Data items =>
** start **
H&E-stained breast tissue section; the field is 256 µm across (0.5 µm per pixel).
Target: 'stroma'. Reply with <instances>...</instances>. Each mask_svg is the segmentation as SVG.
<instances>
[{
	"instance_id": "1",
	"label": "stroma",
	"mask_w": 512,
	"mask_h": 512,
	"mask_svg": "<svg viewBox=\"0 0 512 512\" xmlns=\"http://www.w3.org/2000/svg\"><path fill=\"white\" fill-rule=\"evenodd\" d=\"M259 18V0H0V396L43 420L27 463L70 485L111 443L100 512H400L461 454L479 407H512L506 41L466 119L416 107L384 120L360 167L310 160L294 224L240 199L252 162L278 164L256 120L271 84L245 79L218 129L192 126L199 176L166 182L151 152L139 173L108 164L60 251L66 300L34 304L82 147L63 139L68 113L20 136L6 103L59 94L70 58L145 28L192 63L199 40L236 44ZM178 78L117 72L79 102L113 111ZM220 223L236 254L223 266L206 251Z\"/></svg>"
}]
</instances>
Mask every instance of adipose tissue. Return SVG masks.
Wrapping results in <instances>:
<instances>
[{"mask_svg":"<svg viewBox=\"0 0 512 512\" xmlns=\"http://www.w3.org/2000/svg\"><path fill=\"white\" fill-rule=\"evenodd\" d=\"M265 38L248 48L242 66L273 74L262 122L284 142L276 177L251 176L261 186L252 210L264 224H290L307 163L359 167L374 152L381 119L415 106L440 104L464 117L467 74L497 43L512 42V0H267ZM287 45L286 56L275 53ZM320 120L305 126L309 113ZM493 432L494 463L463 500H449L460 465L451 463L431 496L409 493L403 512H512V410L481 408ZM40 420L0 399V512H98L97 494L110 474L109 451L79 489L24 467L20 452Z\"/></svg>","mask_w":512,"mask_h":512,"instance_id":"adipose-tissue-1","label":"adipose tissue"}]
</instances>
** end **
What this task involves =>
Each entry above is to be quoted exactly.

Written solution =>
H&E-stained breast tissue section; the field is 256 µm across (0.5 µm per pixel).
Target: 'stroma'. Reply with <instances>...</instances>. Each mask_svg is the segmentation as SVG.
<instances>
[{
	"instance_id": "1",
	"label": "stroma",
	"mask_w": 512,
	"mask_h": 512,
	"mask_svg": "<svg viewBox=\"0 0 512 512\" xmlns=\"http://www.w3.org/2000/svg\"><path fill=\"white\" fill-rule=\"evenodd\" d=\"M259 18V0H0V396L43 420L27 463L70 485L111 443L100 512H400L461 454L479 407H512L506 41L466 119L416 107L384 120L360 167L310 160L294 224L240 199L252 162L278 164L256 120L271 84L245 79L218 129L192 126L199 176L166 182L151 152L139 173L108 164L60 251L66 300L34 304L82 147L63 139L68 113L20 136L6 103L59 94L70 58L145 28L192 63L199 40L236 44ZM178 78L117 72L79 102L113 111ZM220 223L236 254L223 266L206 251Z\"/></svg>"
}]
</instances>
Mask every instance of adipose tissue. Return SVG masks.
Wrapping results in <instances>:
<instances>
[{"mask_svg":"<svg viewBox=\"0 0 512 512\" xmlns=\"http://www.w3.org/2000/svg\"><path fill=\"white\" fill-rule=\"evenodd\" d=\"M265 38L248 48L242 66L273 74L262 122L284 142L276 177L251 176L261 186L252 210L264 224H290L307 163L359 167L374 152L381 119L415 106L440 104L464 117L467 74L497 43L512 42V0H267ZM287 45L286 56L275 53ZM320 120L305 126L309 113ZM493 432L494 463L463 500H449L460 465L451 463L431 496L409 493L403 512H512V410L481 408ZM40 420L0 399V512H98L97 494L110 474L109 451L79 489L24 467L20 452Z\"/></svg>","mask_w":512,"mask_h":512,"instance_id":"adipose-tissue-1","label":"adipose tissue"}]
</instances>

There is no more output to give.